START Data

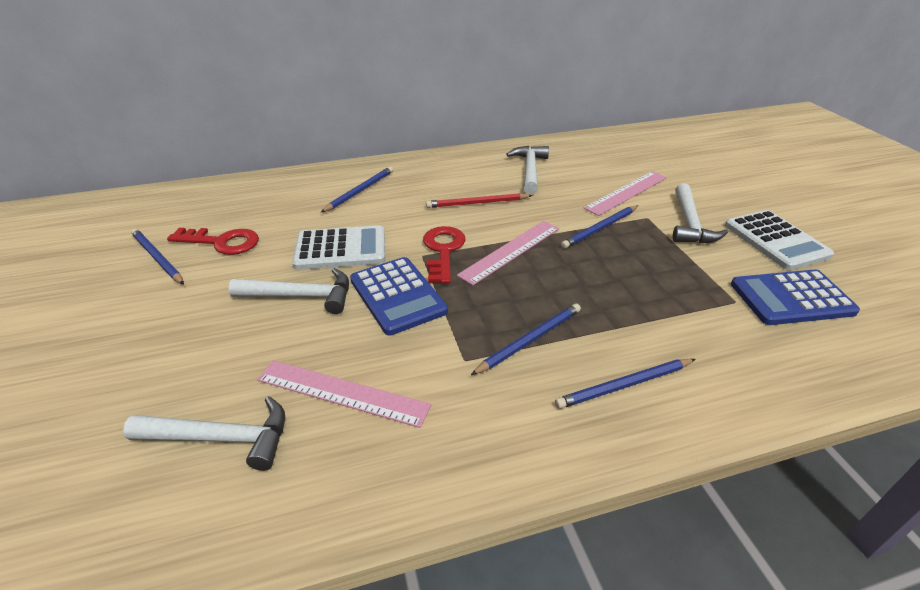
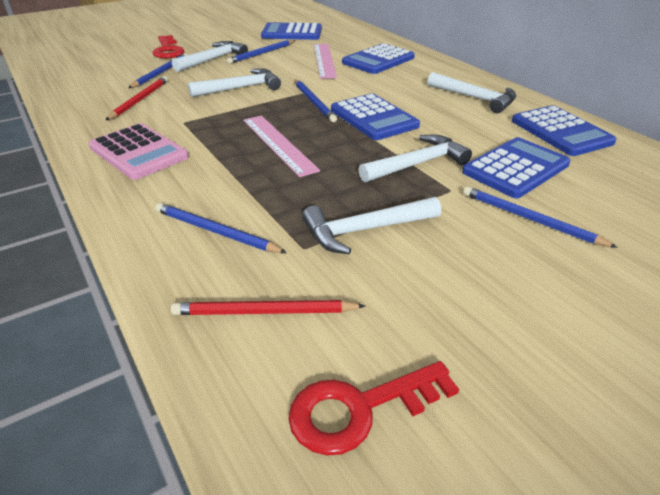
blue calculator: 2 -> 5
pink calculator: 0 -> 1
pink ruler: 3 -> 2
red pencil: 1 -> 2
white calculator: 2 -> 0
white hammer: 4 -> 5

END Data

◆ What you need to do ◆
The listing above must be repeated exactly. Its pictures are not part of the copy.

◆ Exercise answer ◆
blue calculator: 2 -> 5
pink calculator: 0 -> 1
pink ruler: 3 -> 2
red pencil: 1 -> 2
white calculator: 2 -> 0
white hammer: 4 -> 5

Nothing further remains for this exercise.